* Exercise description *
Print the data exactly as written, line for line, and leave its pictures behind.

* Exercise material *

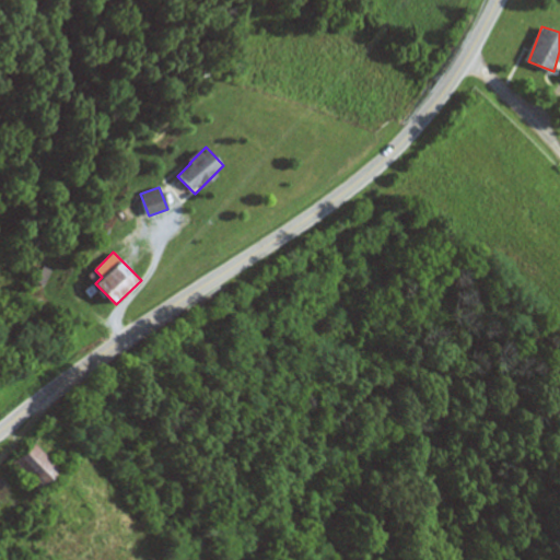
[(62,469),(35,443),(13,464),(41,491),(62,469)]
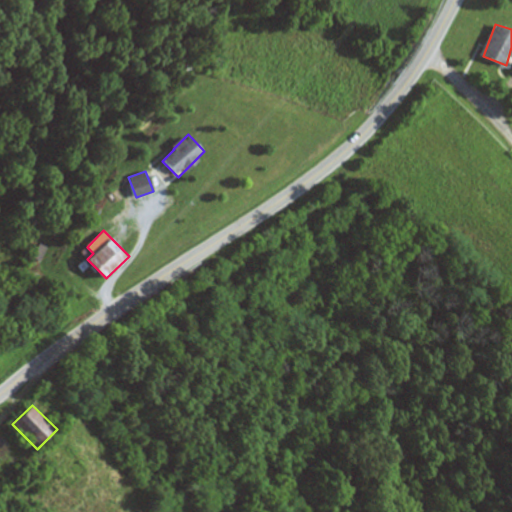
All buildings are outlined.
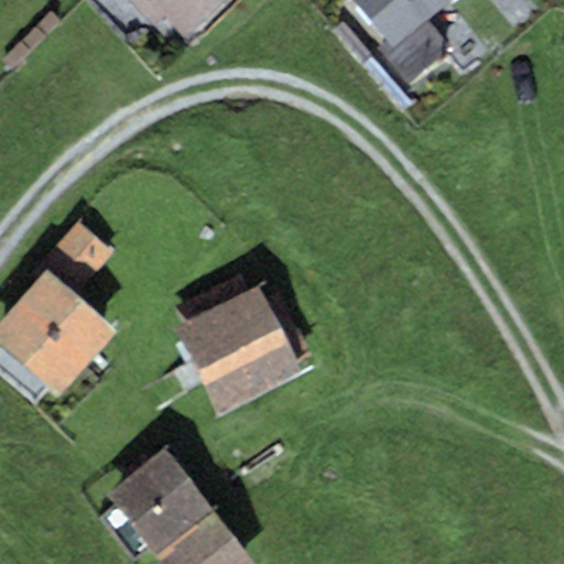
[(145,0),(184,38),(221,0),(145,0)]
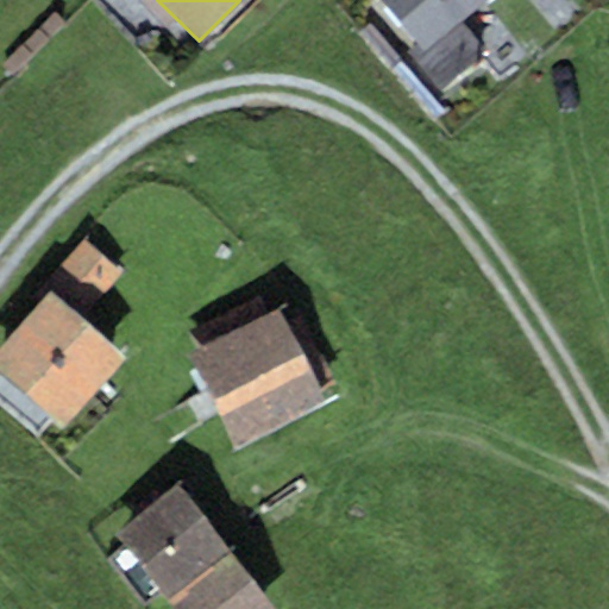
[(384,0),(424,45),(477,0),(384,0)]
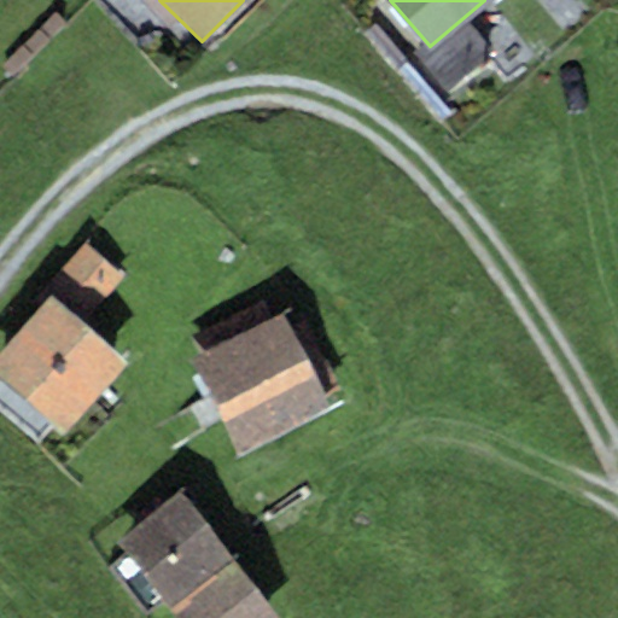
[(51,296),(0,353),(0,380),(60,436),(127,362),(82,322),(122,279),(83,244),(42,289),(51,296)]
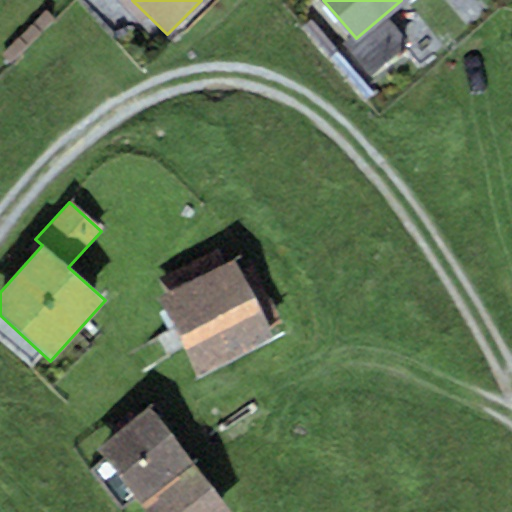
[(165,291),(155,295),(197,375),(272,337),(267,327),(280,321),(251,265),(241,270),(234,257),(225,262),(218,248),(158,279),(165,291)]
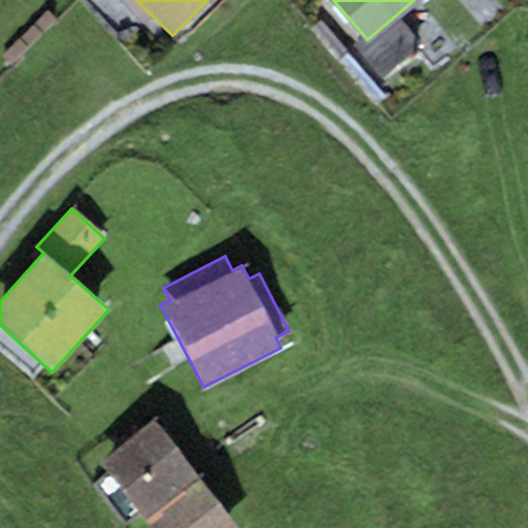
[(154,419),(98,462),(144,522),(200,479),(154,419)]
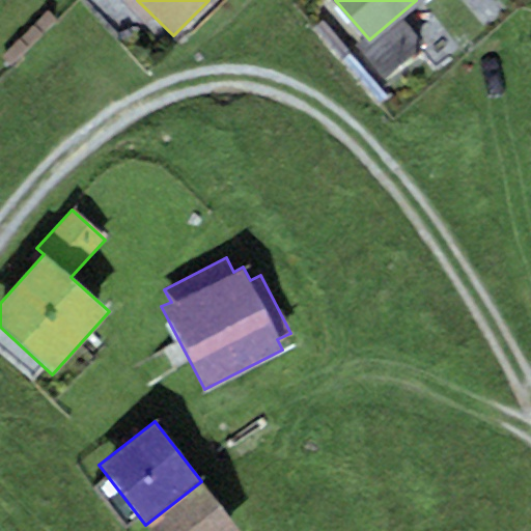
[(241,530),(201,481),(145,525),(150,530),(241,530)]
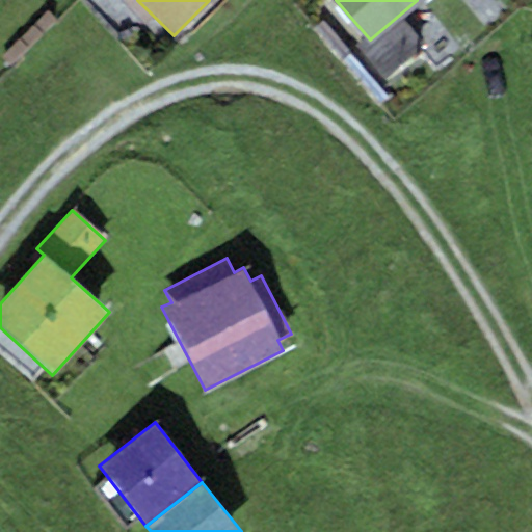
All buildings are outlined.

* Reply *
[(62,469),(35,443),(13,464),(41,491),(62,469)]
All buildings are outlined.
[(145,0),(184,38),(221,0),(145,0)]
[(384,0),(424,45),(477,0),(384,0)]
[(51,296),(0,353),(0,380),(60,436),(127,362),(82,322),(122,279),(83,244),(42,289),(51,296)]
[(165,291),(155,295),(197,375),(272,337),(267,327),(280,321),(251,265),(241,270),(234,257),(225,262),(218,248),(158,279),(165,291)]
[(154,419),(98,462),(144,522),(200,479),(154,419)]
[(241,530),(201,481),(145,525),(150,530),(241,530)]
All buildings are outlined.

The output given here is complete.